Task description: Lines with "left": report how many there are in the listing below, giving the number and nothing else.
=== Begin Enclosure ===
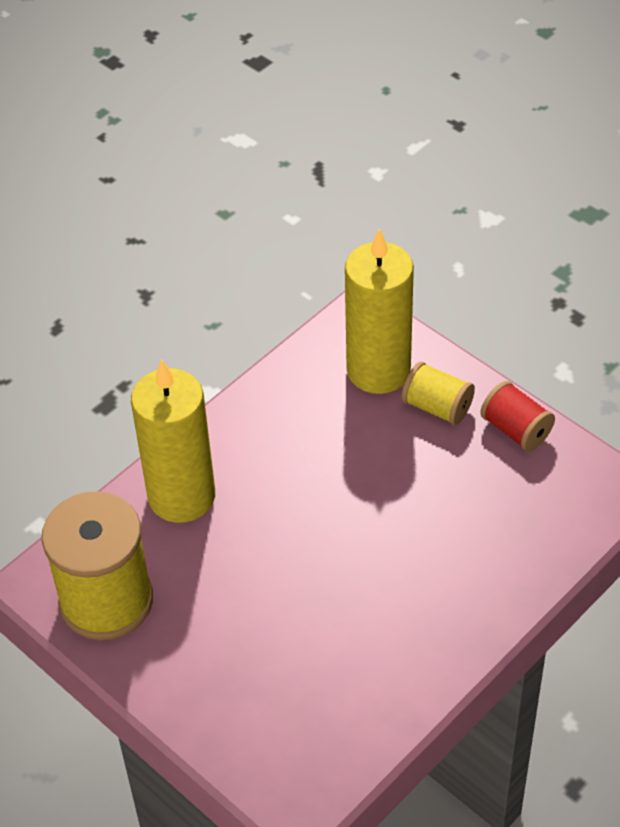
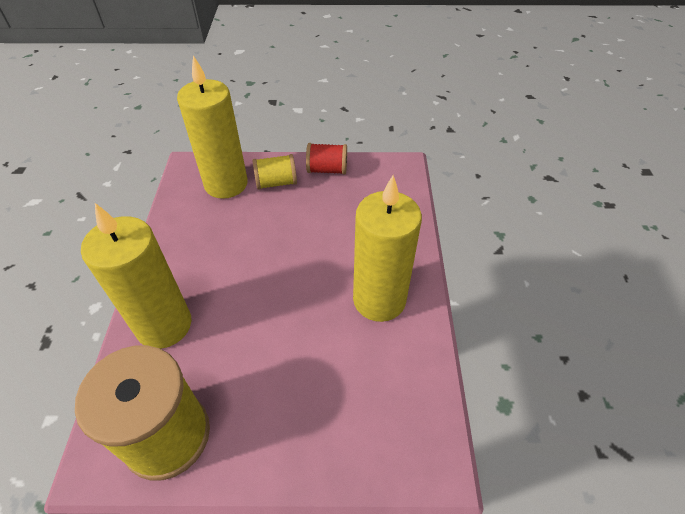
camera: 45 degrees left, 0 degrees up
(408, 626) = (379, 300): none -> yellow candle

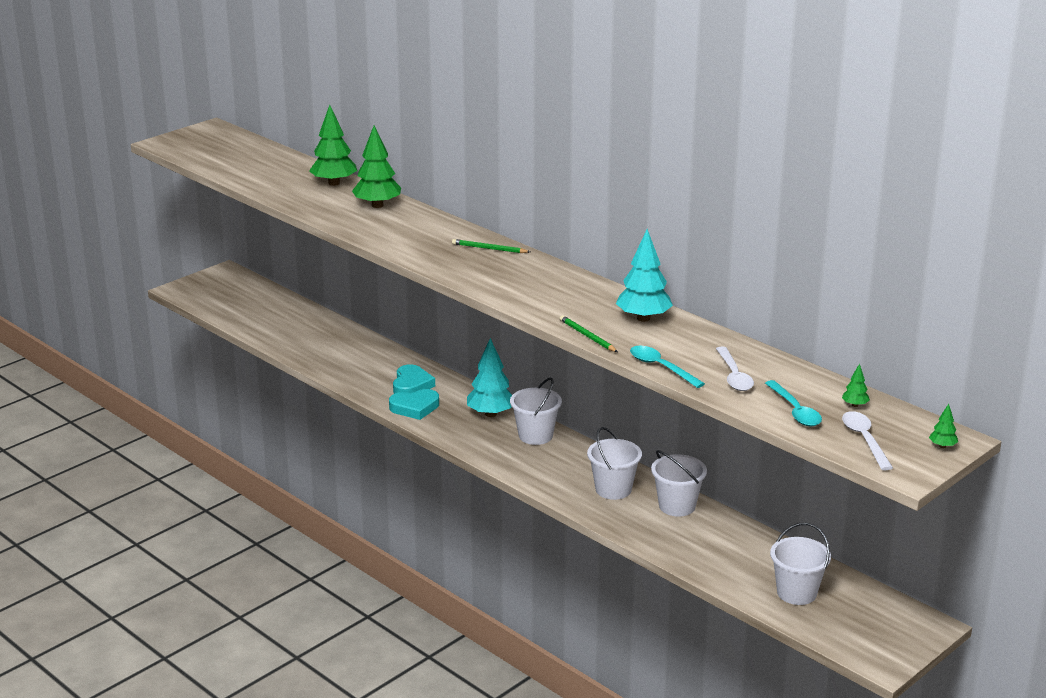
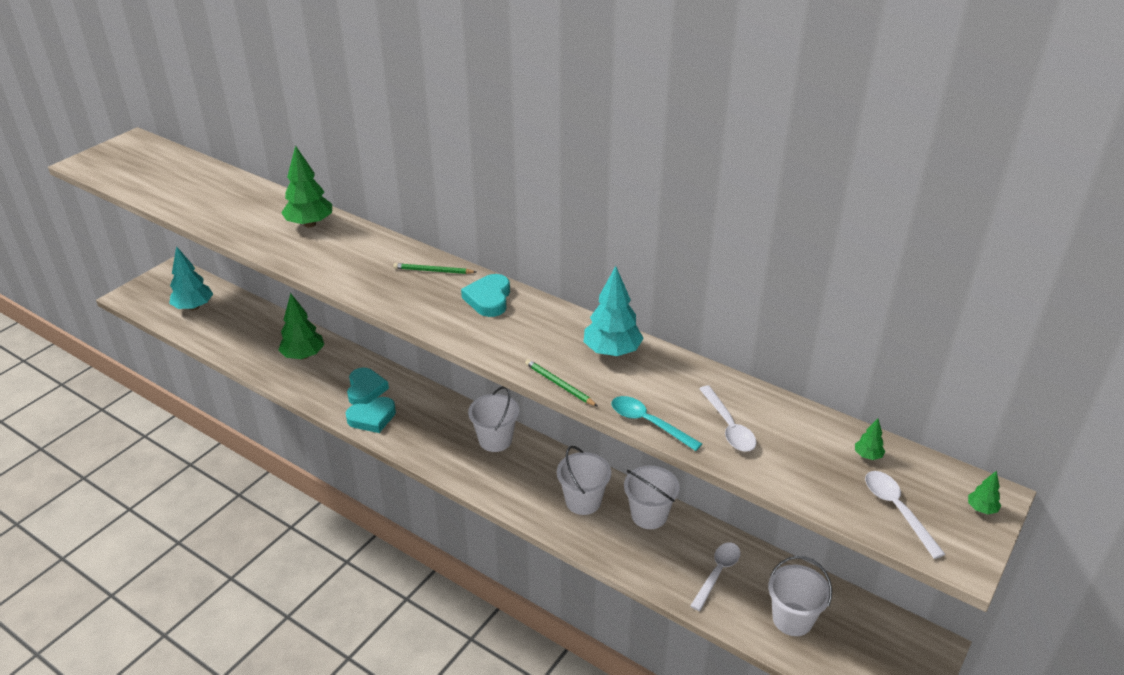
camera: 10 degrees left, 10 degrees up
(334, 183) = (262, 199): green tree -> green tree (303, 356)
(490, 414) = (447, 417): turquoise tree -> turquoise tree (194, 307)
(537, 273) = (489, 299): none -> turquoise heart
(733, 554) = (717, 573): none -> white spoon
(795, 411) = (809, 473): turquoise spoon -> none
=== End Enclosure ===
Answer to this task: 2